-- START OF Entries --

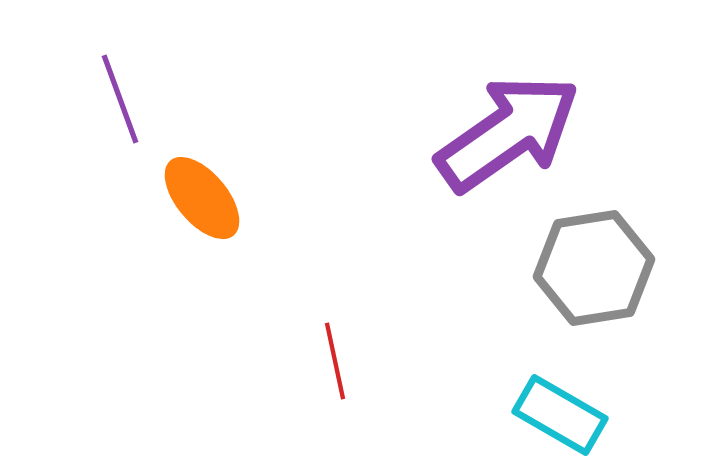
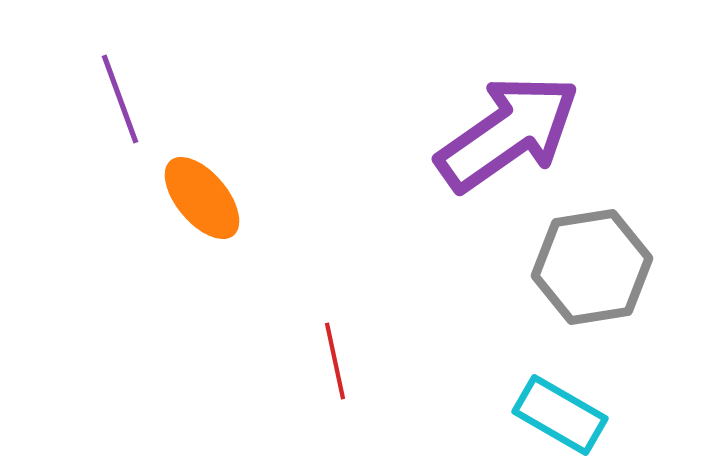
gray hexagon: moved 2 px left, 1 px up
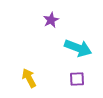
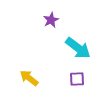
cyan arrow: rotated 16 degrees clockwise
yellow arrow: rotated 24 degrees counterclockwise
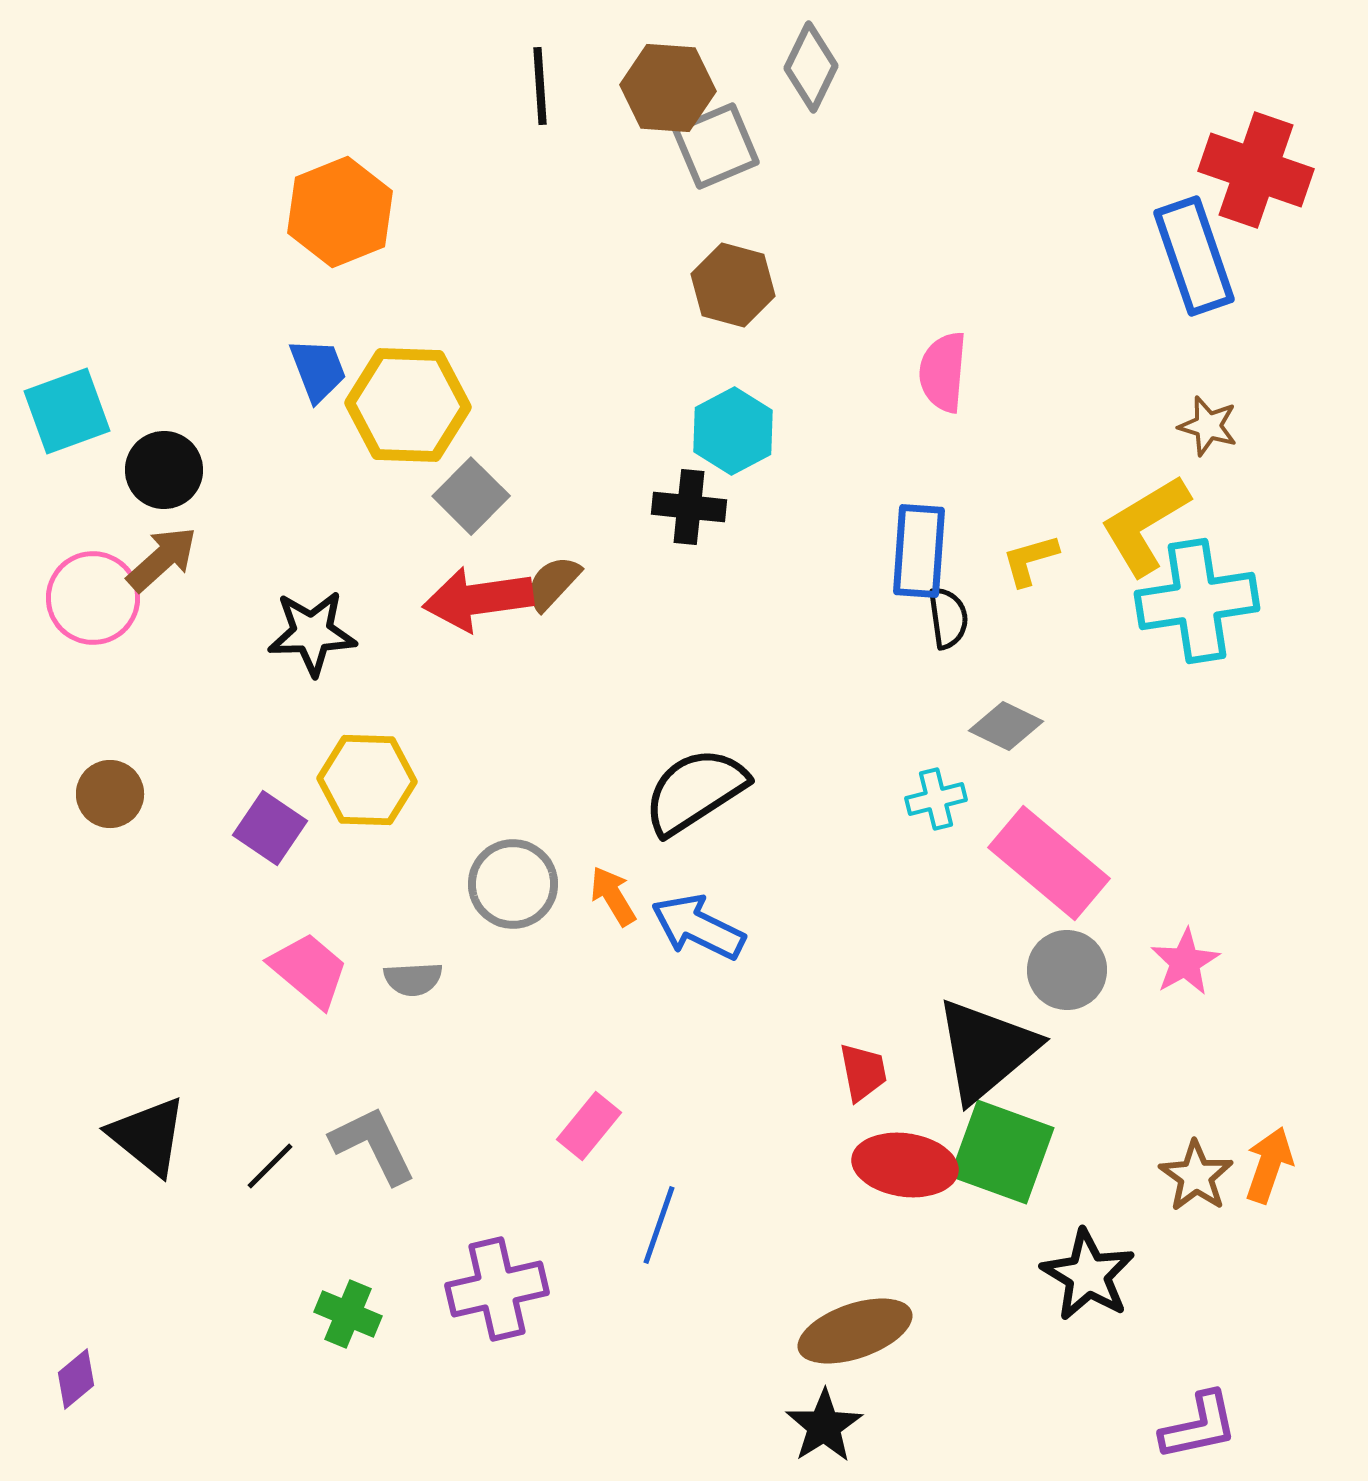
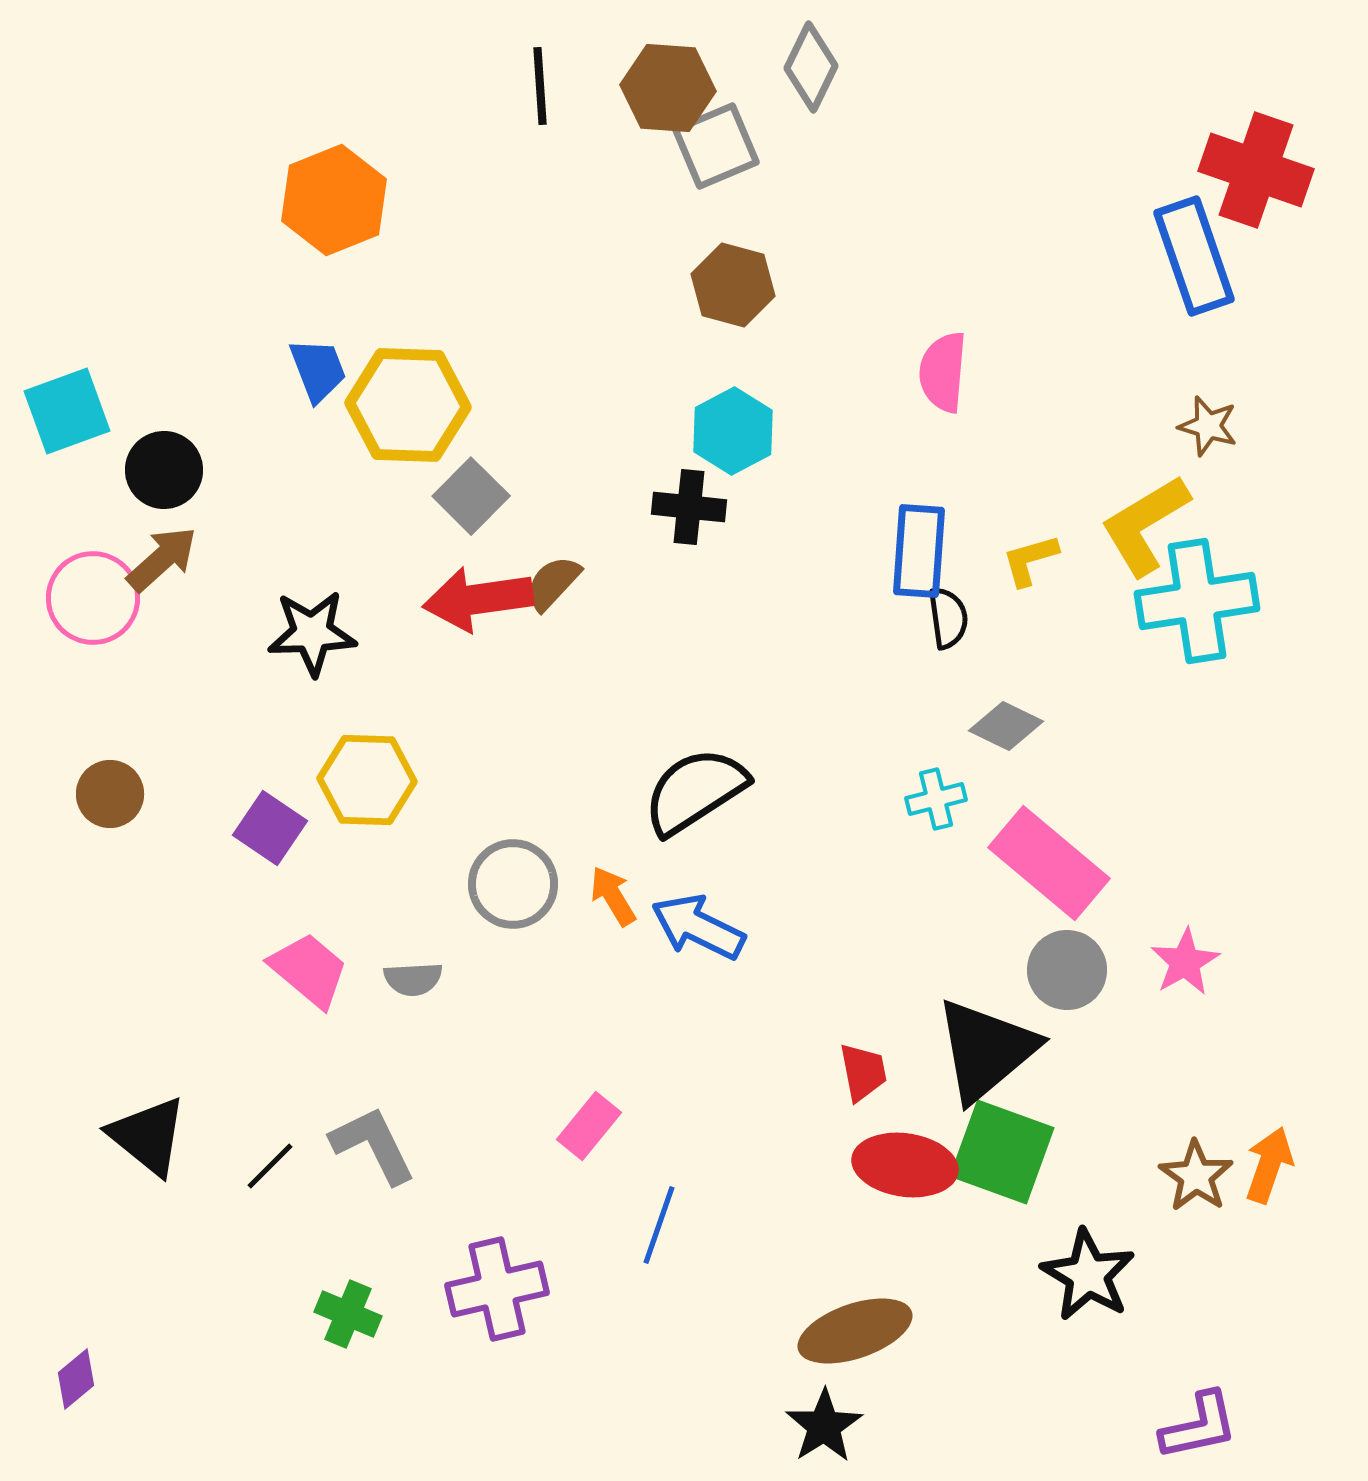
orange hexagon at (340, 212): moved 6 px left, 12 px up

-- END OF Entries --
-- START OF Entries --

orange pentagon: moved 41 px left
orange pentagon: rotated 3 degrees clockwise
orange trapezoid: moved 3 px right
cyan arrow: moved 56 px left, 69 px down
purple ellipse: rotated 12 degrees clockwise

-- END OF Entries --
-- START OF Entries --

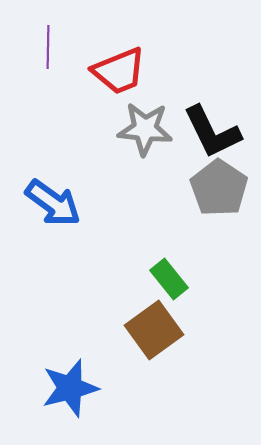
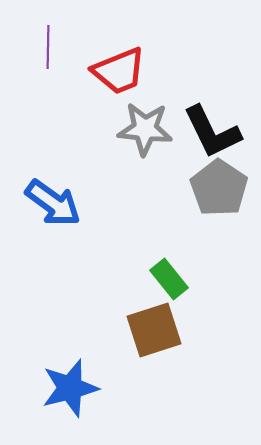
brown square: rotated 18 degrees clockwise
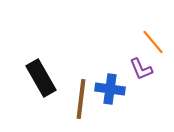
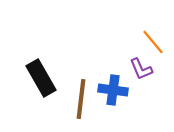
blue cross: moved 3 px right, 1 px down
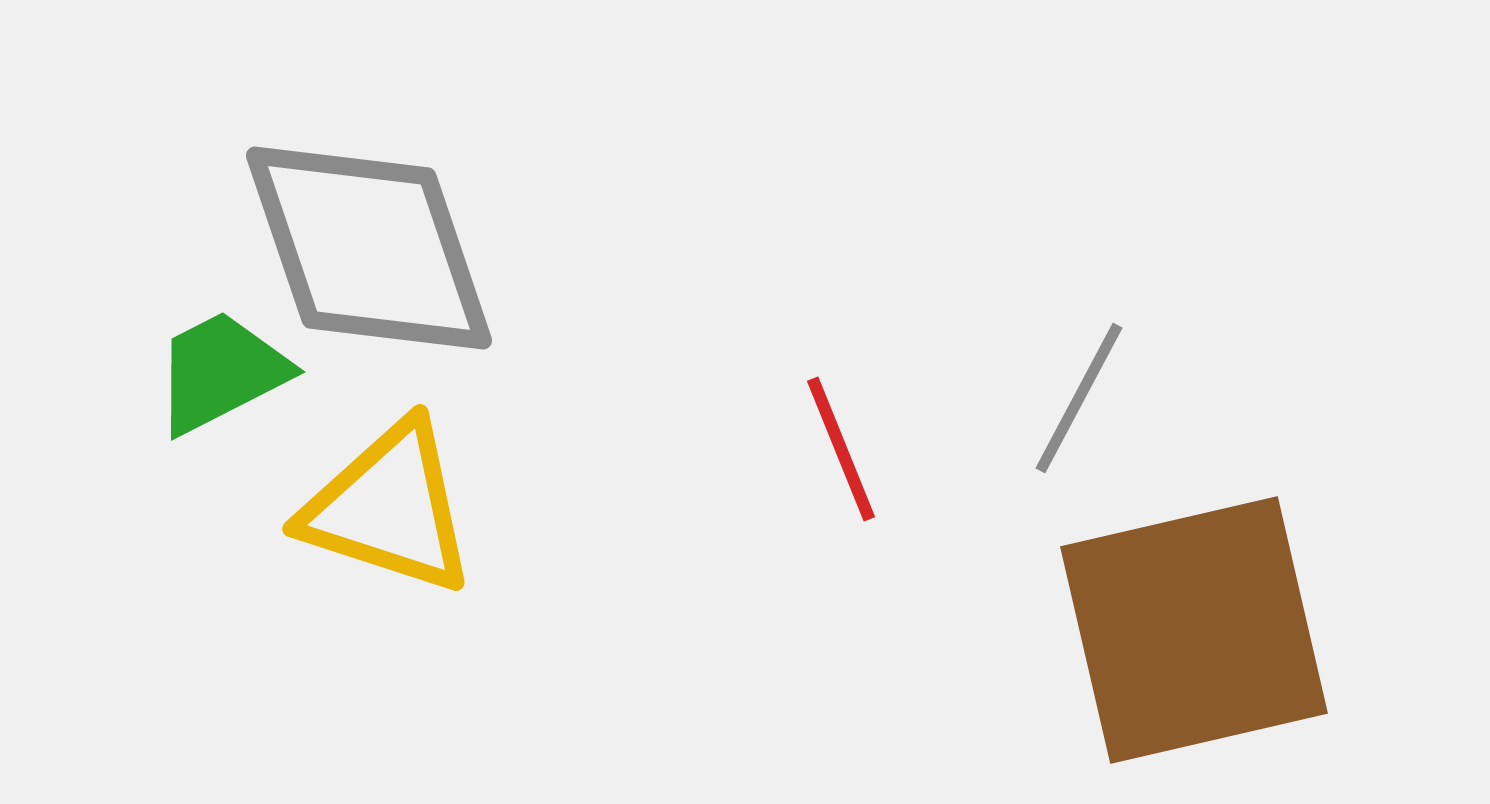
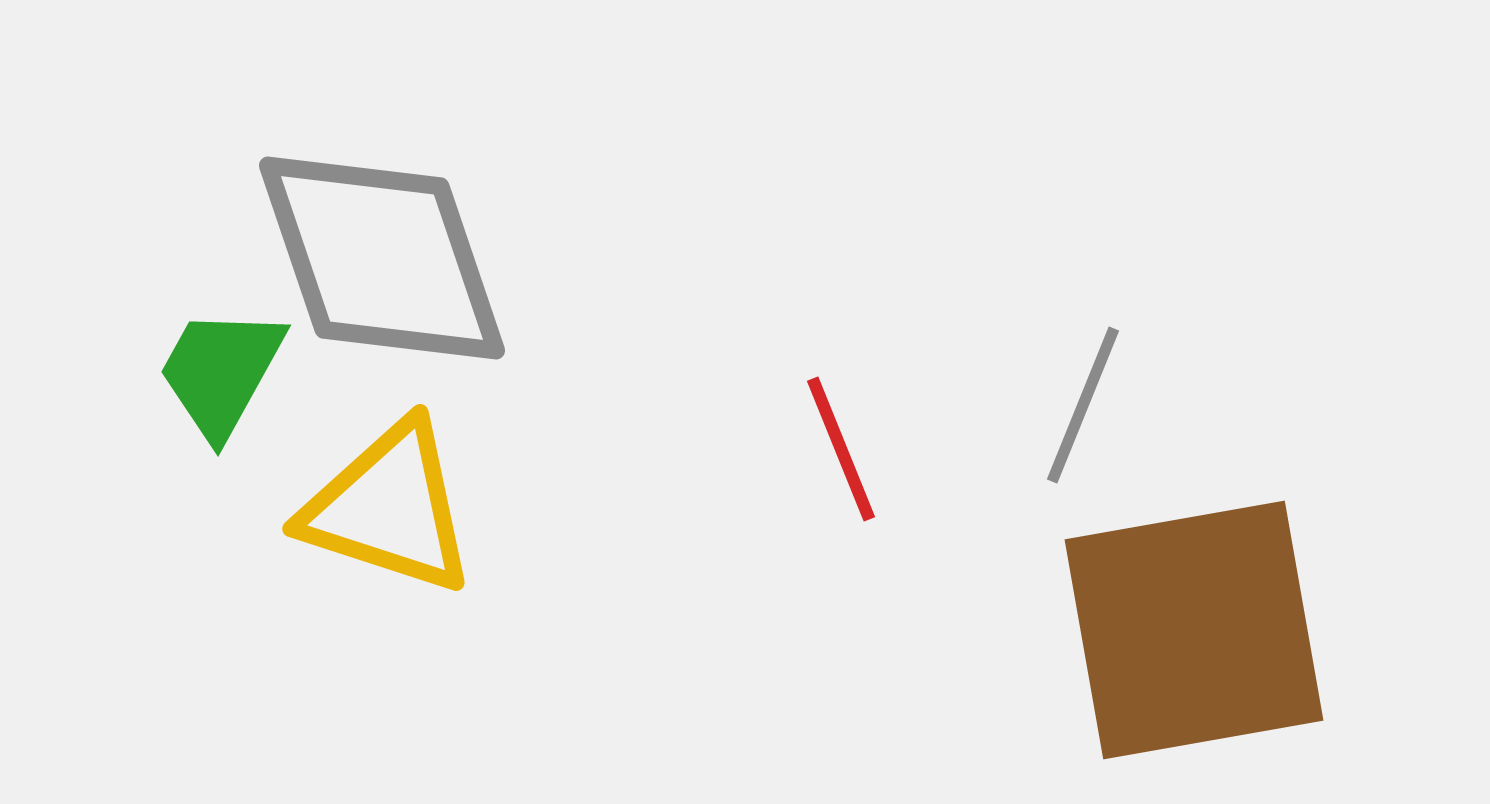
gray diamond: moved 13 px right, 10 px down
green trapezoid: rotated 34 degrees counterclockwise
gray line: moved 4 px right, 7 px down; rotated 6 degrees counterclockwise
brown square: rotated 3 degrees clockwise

-- END OF Entries --

**Task requirements:** Copy the lines of the material above word for word, starting at the line that contains "cyan arrow: rotated 16 degrees clockwise" and ending at the line that contains "orange hexagon at", and include both of those lines. Omit the pictures.

**Solved exercise:**
cyan arrow: rotated 16 degrees clockwise
yellow arrow: rotated 24 degrees counterclockwise
orange hexagon at (340, 212): moved 6 px left, 12 px up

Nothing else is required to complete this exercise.